▸ GIVEN INSTRUCTION
Write out every line of the rows below word for word, leaving out the pictures.

[Data records]
★ ★ ★

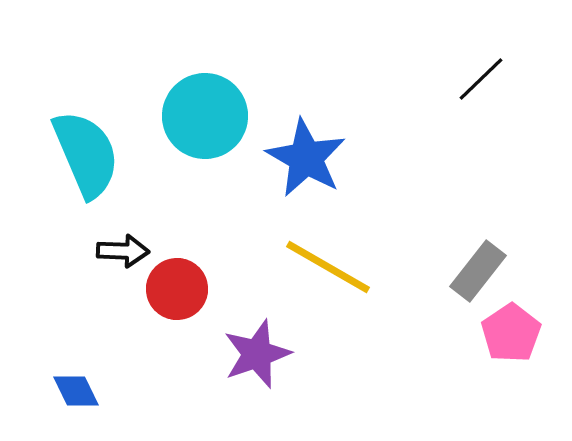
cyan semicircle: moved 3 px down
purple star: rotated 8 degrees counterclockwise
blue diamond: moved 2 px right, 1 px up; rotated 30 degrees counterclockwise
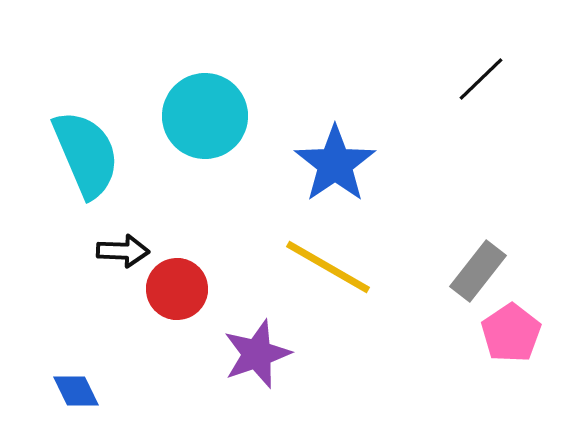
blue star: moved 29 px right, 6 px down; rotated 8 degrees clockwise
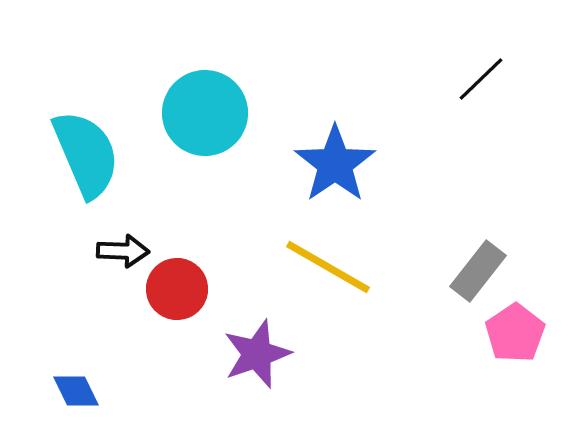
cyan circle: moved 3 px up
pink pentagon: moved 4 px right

★ ★ ★

▸ WRITTEN RESPONSE
cyan semicircle: moved 3 px down
purple star: rotated 8 degrees counterclockwise
blue diamond: moved 2 px right, 1 px up; rotated 30 degrees counterclockwise
blue star: moved 29 px right, 6 px down; rotated 8 degrees clockwise
cyan circle: moved 3 px up
pink pentagon: moved 4 px right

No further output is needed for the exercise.